Your objective: Copying starts at the line containing "green mouse: 3 -> 4" and stops after the last line of the records; each line is repeated exactly, and pictures are skipped.

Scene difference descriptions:

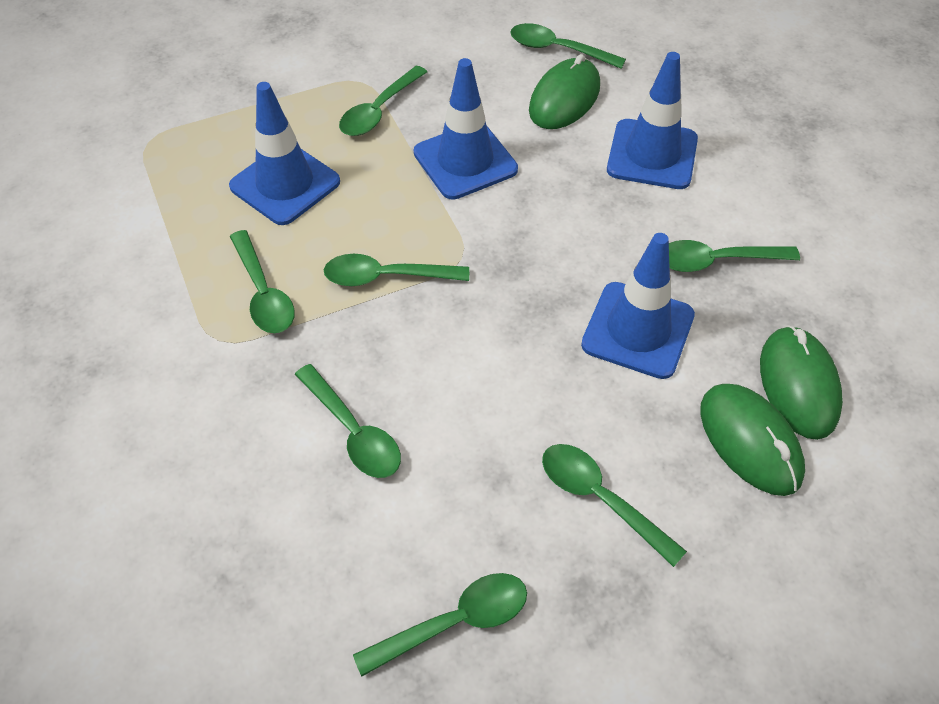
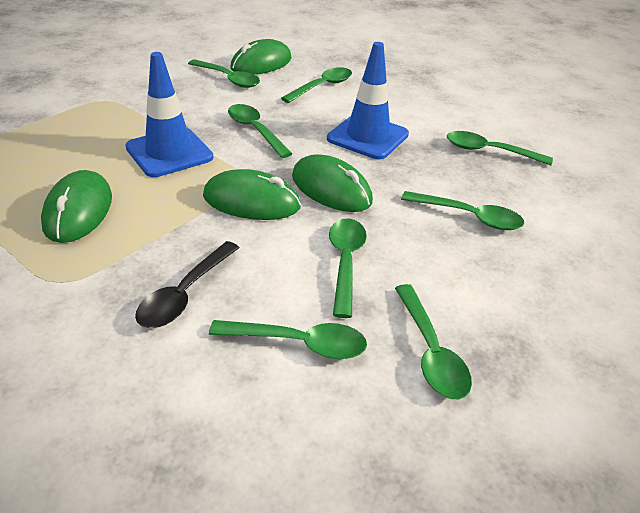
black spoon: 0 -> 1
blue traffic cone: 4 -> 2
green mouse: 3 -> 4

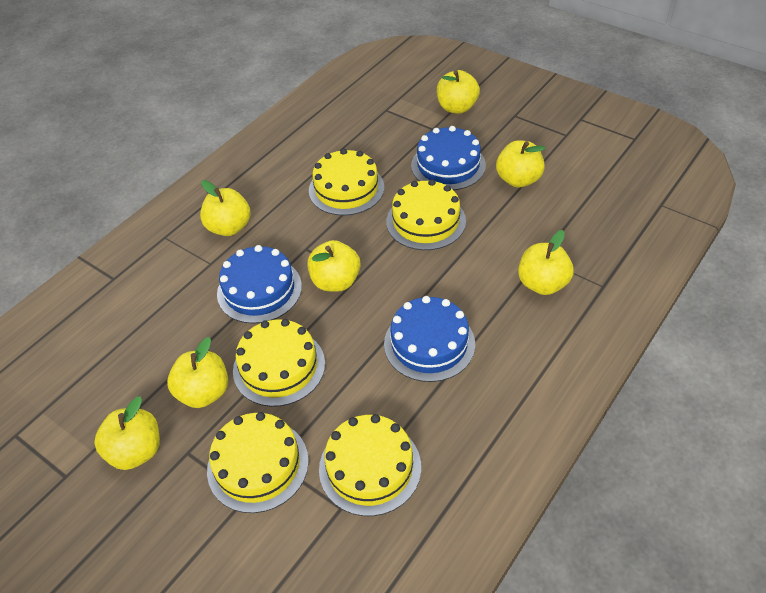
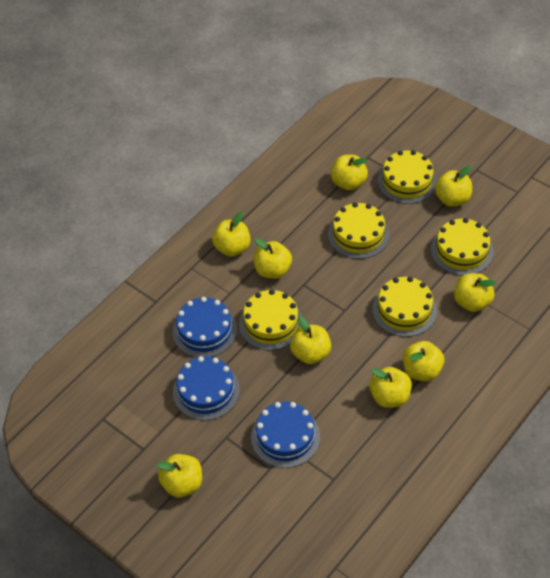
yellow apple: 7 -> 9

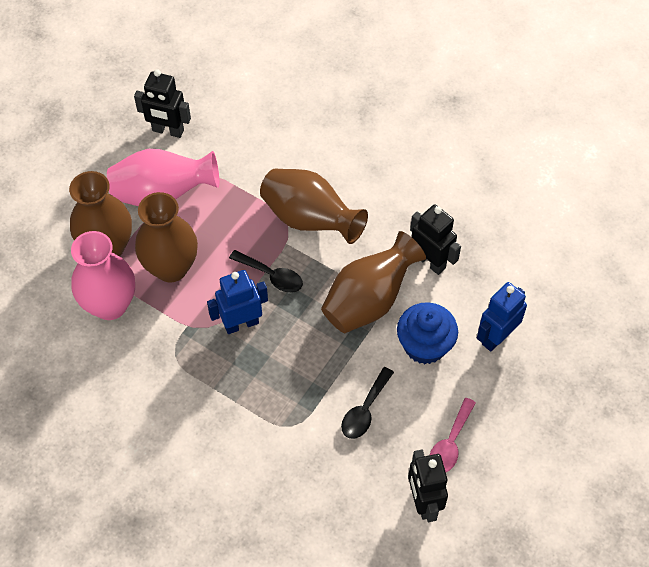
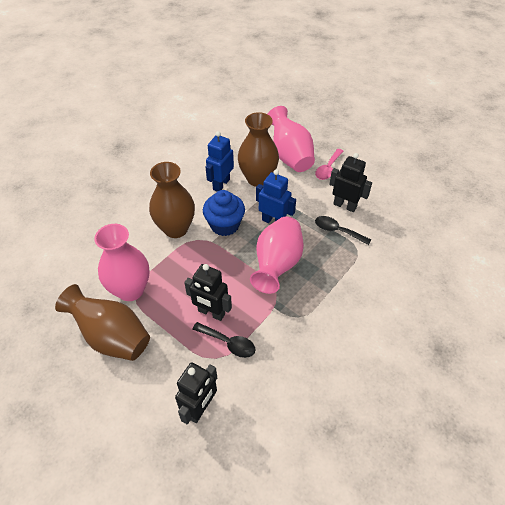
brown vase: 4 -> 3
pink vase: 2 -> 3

Task solution:
green mouse: 3 -> 4

yellow apple: 7 -> 9

brown vase: 4 -> 3
pink vase: 2 -> 3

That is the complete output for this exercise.